## WHAT YOU ARE ASKED TO DO
Transcribe exactly the lines that fall between the one holding "green brick J8" and the one holding "grey brick A3:A5", inclusive, from the entries below.

## RECORDS TO USE
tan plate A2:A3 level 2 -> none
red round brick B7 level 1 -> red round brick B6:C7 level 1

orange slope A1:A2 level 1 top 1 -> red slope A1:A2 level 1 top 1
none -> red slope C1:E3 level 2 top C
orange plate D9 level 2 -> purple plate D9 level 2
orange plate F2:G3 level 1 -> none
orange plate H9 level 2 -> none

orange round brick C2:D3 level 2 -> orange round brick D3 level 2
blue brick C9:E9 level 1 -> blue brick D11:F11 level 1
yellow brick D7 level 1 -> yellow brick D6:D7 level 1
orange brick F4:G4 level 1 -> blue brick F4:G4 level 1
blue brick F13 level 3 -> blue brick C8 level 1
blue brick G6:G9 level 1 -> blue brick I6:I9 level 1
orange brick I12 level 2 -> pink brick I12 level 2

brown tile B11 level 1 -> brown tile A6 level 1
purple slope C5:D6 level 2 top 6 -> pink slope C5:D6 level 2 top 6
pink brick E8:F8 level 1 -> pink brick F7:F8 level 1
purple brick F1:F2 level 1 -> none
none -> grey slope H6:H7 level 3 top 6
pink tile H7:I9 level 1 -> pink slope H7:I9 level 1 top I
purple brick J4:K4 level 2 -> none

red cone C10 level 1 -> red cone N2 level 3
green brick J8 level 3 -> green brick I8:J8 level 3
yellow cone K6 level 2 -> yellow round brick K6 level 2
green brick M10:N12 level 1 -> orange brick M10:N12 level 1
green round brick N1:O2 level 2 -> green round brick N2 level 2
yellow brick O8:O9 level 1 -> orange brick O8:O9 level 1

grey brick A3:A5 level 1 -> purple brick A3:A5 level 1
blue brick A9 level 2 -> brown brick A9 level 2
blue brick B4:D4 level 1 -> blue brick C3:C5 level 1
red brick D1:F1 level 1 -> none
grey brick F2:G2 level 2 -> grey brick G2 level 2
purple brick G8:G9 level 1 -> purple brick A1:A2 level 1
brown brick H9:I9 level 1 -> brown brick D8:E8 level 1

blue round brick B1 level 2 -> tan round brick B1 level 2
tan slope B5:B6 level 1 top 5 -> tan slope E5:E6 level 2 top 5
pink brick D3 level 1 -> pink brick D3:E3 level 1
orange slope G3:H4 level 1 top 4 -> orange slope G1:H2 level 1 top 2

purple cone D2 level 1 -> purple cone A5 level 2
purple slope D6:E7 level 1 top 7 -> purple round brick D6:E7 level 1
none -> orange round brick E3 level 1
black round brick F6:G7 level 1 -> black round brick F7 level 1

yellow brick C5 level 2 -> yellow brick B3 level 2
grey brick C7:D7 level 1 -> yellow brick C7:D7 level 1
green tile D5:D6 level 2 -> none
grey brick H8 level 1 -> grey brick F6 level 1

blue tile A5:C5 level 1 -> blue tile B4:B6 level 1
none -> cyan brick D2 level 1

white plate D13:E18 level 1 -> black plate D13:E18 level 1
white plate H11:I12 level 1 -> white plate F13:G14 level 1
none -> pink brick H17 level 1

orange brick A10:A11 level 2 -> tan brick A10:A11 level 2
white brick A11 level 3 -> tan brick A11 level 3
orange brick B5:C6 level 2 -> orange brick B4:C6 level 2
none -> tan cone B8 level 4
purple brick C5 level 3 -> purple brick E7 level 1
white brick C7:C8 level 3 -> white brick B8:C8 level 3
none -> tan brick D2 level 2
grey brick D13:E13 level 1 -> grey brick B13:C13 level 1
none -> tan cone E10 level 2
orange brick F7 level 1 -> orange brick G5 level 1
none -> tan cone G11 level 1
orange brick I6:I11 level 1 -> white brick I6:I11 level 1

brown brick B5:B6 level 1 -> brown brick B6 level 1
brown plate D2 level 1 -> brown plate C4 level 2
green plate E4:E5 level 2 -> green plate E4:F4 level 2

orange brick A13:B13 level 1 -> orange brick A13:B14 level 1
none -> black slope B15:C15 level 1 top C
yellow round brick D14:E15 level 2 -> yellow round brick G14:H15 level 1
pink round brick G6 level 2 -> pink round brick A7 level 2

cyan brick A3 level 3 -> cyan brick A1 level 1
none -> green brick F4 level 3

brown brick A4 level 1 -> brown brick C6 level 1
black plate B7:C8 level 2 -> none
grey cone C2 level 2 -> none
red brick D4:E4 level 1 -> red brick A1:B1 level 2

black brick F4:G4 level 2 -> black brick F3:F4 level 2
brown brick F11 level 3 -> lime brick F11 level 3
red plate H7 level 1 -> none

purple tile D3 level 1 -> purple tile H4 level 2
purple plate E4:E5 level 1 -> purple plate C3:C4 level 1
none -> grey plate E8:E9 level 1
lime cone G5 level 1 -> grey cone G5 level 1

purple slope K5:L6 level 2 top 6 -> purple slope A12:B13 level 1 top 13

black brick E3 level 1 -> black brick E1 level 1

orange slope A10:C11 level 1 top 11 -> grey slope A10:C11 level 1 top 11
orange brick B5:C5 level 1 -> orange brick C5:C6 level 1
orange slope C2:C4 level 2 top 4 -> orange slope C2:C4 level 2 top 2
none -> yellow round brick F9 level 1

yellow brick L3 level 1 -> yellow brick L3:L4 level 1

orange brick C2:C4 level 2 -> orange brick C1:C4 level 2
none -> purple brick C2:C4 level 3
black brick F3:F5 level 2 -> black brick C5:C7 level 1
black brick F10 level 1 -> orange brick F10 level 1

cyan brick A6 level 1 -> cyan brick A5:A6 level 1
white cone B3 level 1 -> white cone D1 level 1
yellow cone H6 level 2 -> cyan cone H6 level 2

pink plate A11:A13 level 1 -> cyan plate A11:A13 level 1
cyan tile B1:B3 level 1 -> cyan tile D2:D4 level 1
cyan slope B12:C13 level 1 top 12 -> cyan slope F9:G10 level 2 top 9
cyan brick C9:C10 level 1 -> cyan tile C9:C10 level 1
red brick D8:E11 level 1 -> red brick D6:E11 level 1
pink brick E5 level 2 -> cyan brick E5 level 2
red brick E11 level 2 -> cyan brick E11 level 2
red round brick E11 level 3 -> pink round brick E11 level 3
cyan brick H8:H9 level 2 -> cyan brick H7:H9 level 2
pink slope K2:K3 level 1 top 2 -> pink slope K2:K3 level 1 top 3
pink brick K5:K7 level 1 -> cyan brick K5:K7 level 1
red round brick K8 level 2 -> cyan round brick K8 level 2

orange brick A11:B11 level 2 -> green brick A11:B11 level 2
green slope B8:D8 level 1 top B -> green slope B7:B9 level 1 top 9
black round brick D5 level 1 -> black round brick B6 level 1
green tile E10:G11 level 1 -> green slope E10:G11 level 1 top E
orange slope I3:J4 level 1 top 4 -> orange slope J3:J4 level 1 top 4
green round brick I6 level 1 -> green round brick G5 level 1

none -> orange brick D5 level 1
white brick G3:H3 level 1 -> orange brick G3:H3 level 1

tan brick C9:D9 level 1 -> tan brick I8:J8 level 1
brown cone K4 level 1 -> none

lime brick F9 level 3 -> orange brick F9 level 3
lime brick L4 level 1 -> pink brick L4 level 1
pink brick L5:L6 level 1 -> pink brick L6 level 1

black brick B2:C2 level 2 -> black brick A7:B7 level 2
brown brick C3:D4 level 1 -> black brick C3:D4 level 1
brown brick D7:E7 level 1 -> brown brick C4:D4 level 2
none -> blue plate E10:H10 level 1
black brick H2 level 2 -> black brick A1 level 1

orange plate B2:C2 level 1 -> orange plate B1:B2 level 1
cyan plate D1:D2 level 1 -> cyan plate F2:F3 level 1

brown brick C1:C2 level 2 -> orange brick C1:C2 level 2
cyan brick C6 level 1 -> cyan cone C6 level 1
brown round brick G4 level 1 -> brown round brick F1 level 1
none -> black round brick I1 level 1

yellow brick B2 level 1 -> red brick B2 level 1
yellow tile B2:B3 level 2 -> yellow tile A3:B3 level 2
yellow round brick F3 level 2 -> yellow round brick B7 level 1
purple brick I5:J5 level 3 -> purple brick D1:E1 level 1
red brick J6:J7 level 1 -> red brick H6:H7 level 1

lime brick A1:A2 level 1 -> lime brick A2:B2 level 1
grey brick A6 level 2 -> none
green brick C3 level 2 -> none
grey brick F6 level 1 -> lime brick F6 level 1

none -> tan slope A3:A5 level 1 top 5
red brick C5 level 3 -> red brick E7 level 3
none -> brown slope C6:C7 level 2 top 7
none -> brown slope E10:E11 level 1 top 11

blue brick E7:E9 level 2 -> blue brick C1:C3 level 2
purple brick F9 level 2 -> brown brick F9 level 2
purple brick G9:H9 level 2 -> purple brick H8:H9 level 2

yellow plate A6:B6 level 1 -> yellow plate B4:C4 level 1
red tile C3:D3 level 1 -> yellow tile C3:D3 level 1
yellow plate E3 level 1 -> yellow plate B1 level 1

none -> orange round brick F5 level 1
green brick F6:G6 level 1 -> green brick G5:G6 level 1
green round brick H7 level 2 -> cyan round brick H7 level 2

## RESPONSE
green brick J8 level 3 -> green brick I8:J8 level 3
yellow cone K6 level 2 -> yellow round brick K6 level 2
green brick M10:N12 level 1 -> orange brick M10:N12 level 1
green round brick N1:O2 level 2 -> green round brick N2 level 2
yellow brick O8:O9 level 1 -> orange brick O8:O9 level 1

grey brick A3:A5 level 1 -> purple brick A3:A5 level 1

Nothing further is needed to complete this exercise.